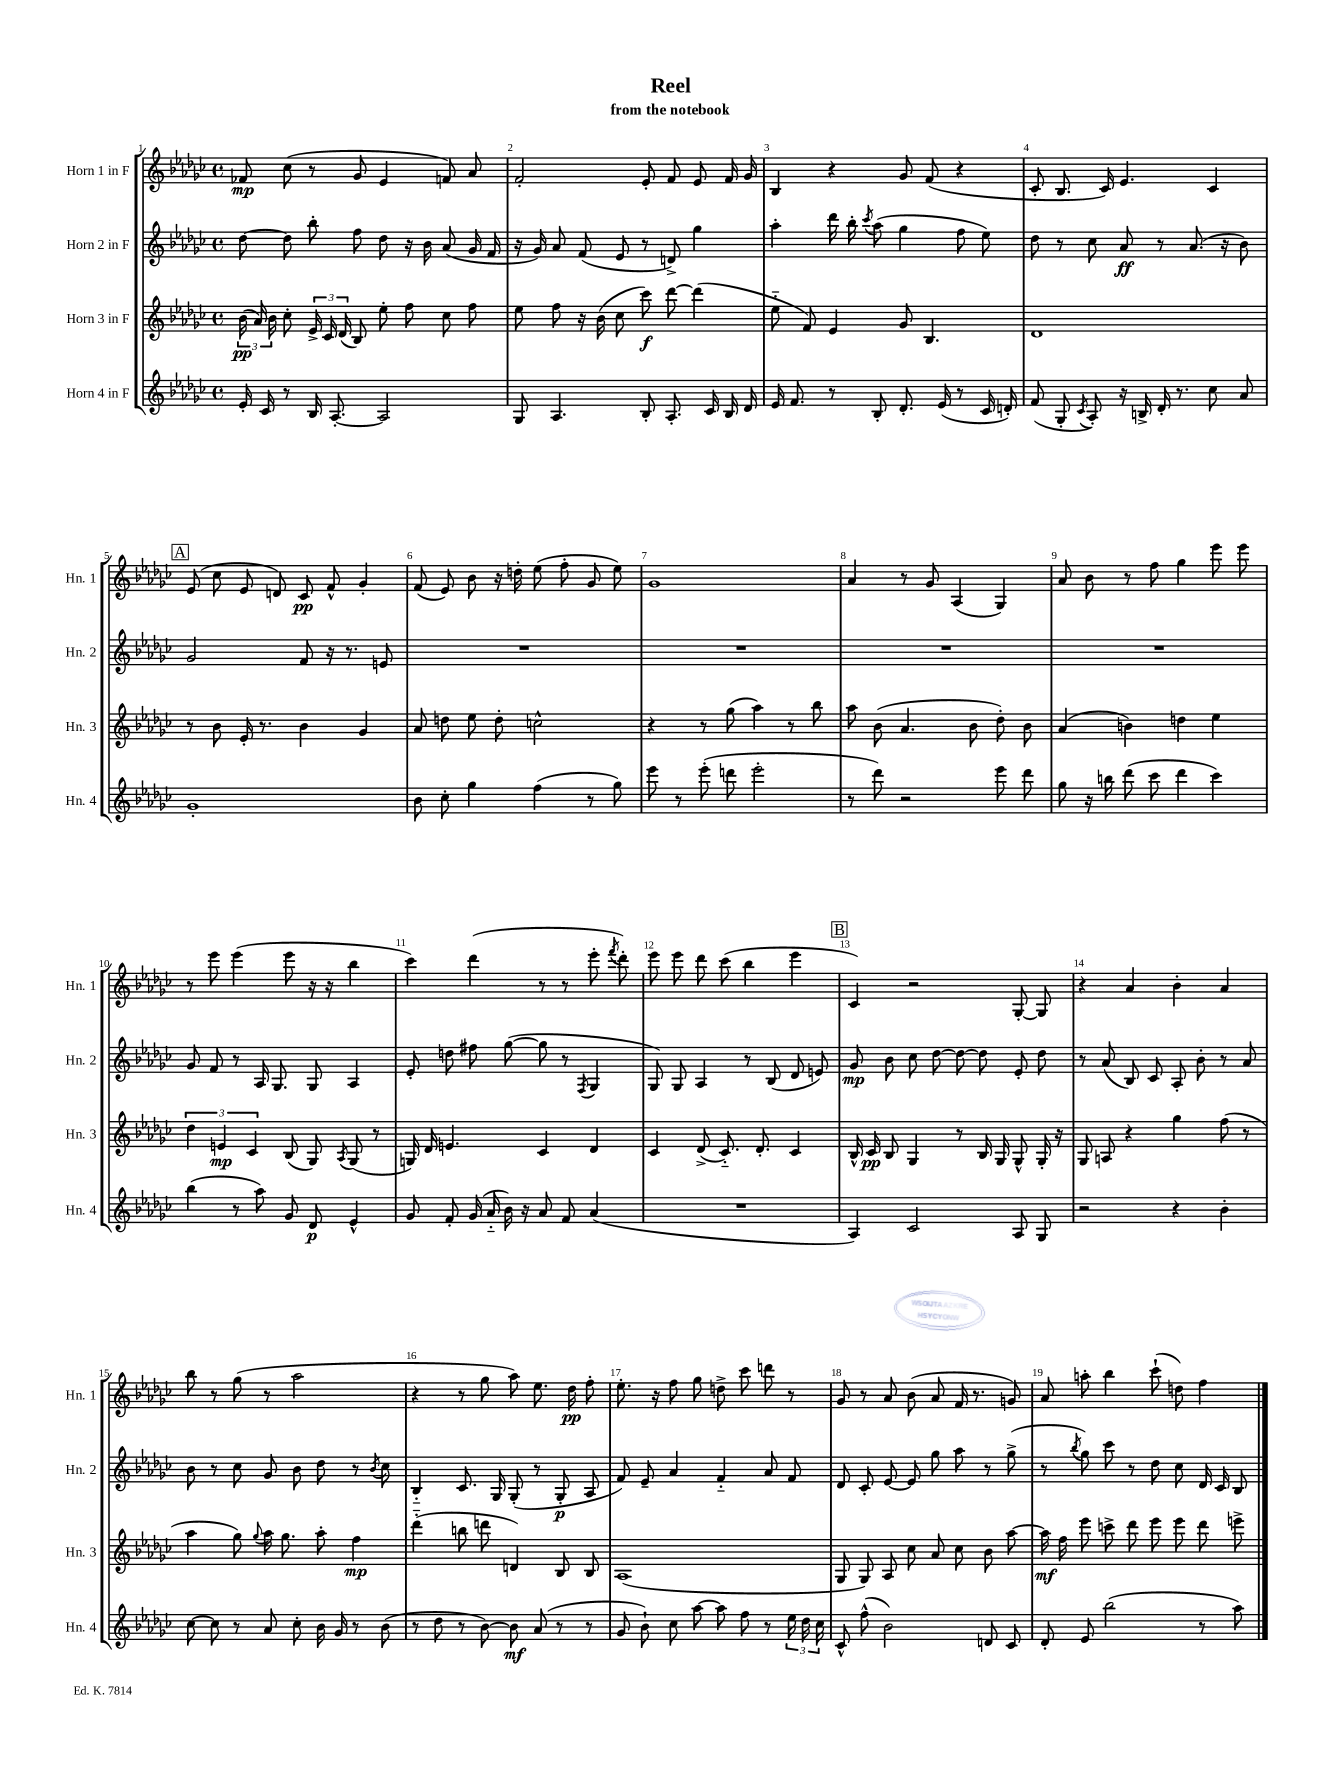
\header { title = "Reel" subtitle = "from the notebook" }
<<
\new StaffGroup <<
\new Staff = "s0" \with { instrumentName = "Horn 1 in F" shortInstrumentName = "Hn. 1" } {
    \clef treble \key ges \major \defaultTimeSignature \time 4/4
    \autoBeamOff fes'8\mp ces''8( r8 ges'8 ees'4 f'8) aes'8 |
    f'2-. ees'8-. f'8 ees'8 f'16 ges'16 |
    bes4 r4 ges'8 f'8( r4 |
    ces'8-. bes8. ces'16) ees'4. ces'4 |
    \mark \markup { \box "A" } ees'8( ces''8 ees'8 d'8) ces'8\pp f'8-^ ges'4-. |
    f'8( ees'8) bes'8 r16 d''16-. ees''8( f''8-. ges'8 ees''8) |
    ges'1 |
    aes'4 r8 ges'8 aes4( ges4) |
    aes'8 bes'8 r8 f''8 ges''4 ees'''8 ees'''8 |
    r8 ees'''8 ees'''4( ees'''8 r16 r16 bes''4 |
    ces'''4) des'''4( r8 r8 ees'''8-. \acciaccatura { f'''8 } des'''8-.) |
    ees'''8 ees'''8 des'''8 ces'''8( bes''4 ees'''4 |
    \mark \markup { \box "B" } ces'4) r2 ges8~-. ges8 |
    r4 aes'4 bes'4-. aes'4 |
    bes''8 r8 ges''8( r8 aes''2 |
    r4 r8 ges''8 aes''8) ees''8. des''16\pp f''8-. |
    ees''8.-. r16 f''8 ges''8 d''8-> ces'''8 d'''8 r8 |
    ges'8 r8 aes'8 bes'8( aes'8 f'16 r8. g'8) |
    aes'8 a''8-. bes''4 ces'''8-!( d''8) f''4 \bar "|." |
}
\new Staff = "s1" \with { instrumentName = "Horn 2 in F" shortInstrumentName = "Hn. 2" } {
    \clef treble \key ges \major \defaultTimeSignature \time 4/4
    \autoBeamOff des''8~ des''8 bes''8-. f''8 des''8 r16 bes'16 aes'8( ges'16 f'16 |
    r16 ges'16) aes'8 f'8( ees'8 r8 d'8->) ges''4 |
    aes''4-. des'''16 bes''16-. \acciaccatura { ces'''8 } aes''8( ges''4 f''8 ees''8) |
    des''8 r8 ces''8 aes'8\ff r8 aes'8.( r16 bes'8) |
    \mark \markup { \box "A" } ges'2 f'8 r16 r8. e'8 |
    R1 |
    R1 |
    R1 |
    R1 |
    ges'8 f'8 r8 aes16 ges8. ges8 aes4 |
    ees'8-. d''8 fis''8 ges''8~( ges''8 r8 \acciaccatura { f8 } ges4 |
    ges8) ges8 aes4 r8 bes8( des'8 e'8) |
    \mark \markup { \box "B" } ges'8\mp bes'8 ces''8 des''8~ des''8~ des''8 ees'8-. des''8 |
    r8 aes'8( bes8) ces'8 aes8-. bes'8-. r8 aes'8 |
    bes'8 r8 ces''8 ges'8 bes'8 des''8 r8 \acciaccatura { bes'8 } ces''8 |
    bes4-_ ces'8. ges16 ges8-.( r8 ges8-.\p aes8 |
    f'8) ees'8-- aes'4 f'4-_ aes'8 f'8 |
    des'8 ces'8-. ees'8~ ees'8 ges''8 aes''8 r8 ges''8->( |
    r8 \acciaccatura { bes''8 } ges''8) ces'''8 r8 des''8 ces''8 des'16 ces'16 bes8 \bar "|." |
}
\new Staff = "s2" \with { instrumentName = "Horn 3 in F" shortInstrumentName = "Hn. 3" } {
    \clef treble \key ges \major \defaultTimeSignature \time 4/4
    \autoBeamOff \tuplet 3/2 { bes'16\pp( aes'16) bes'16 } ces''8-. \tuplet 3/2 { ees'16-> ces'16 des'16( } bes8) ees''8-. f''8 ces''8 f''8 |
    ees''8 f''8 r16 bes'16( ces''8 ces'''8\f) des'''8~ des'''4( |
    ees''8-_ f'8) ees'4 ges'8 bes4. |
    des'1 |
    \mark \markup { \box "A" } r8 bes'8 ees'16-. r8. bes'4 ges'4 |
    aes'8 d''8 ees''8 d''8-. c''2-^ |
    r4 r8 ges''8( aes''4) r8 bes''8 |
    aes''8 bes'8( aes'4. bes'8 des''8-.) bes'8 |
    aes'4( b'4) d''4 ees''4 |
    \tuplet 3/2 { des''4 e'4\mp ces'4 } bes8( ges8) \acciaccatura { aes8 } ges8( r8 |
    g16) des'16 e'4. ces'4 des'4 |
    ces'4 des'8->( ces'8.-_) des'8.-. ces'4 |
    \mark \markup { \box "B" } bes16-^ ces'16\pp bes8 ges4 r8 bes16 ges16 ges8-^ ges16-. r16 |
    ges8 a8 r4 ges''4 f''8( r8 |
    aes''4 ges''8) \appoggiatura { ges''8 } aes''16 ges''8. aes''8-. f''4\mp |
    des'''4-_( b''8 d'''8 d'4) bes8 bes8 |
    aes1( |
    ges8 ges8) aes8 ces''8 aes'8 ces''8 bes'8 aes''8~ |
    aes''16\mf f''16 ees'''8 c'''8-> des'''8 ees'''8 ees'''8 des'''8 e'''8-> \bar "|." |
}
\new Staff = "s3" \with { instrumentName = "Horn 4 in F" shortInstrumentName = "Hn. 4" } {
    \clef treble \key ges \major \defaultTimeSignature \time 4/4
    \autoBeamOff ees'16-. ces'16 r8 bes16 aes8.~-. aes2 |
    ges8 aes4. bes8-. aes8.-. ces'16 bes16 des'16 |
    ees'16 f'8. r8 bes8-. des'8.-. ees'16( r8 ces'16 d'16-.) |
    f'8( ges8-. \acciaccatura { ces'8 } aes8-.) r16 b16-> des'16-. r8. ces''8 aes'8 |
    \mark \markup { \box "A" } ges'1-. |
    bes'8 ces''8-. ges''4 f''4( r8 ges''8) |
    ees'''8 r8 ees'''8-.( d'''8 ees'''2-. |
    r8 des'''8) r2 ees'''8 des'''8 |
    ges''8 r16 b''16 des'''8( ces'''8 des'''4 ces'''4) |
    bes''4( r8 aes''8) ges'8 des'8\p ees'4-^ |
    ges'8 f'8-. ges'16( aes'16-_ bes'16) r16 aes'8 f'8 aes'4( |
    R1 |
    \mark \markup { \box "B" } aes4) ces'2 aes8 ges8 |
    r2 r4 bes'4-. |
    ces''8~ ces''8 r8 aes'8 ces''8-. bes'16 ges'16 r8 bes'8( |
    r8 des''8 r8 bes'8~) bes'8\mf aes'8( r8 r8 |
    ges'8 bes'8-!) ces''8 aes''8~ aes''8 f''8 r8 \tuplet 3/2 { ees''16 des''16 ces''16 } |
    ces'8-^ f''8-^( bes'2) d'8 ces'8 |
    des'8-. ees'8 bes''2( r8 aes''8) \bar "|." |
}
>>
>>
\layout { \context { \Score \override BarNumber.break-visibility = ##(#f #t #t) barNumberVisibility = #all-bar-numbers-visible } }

==

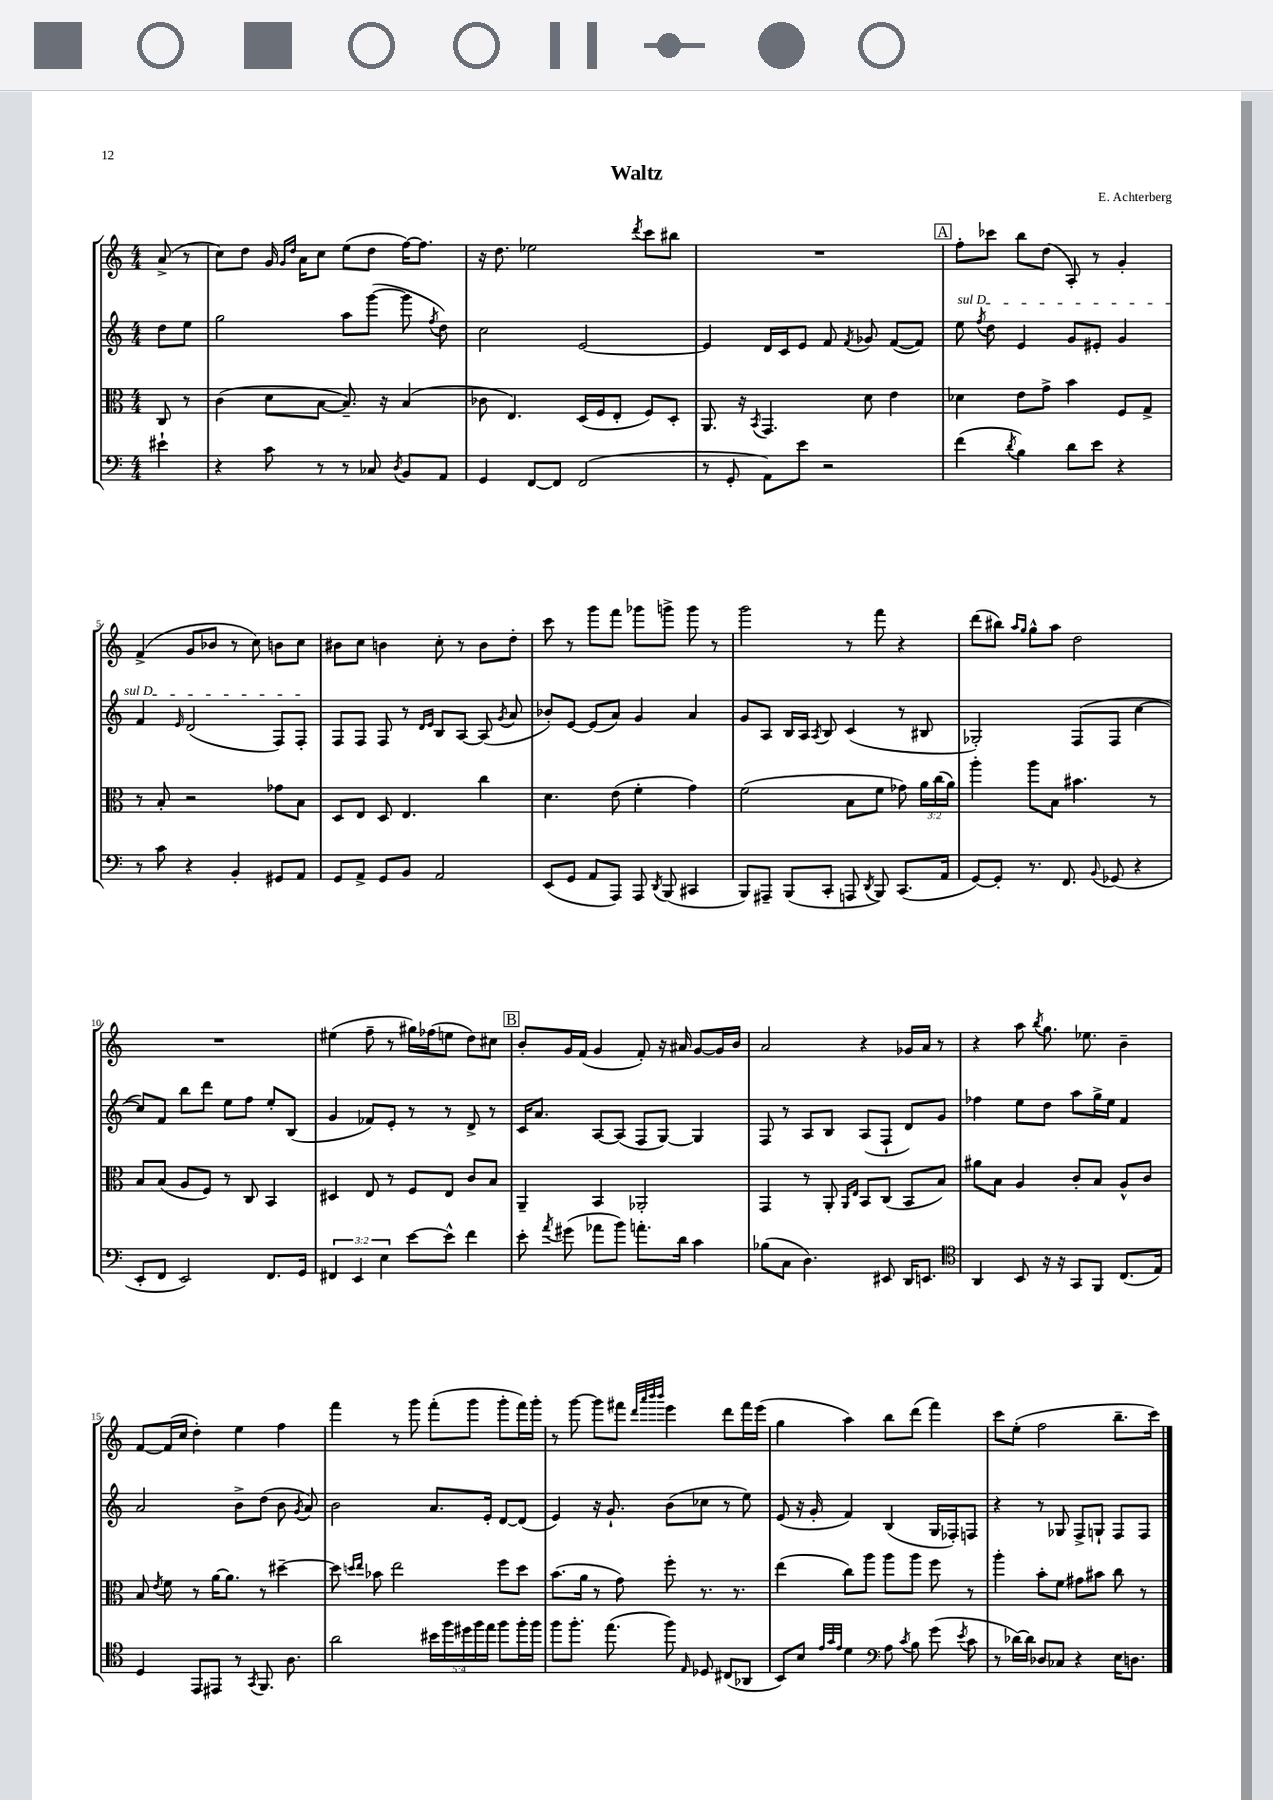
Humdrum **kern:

Exercise task:
Gather every line of the entries above that contains the string "mark". Case counts.

Reply to the task:
    \mark \markup { \box "A" } ees'8( ces''8 ees'8 d'8) ces'8\pp f'8-^ ges'4-. |
    \mark \markup { \box "B" } ces'4) r2 ges8~-. ges8 |
    \mark \markup { \box "A" } ges'2 f'8 r16 r8. e'8 |
    \mark \markup { \box "B" } ges'8\mp bes'8 ces''8 des''8~ des''8~ des''8 ees'8-. des''8 |
    \mark \markup { \box "A" } r8 bes'8 ees'16-. r8. bes'4 ges'4 |
    \mark \markup { \box "B" } bes16-^ ces'16\pp bes8 ges4 r8 bes16 ges16 ges8-^ ges16-. r16 |
    \mark \markup { \box "A" } ges'1-. |
    \mark \markup { \box "B" } aes4) ces'2 aes8 ges8 |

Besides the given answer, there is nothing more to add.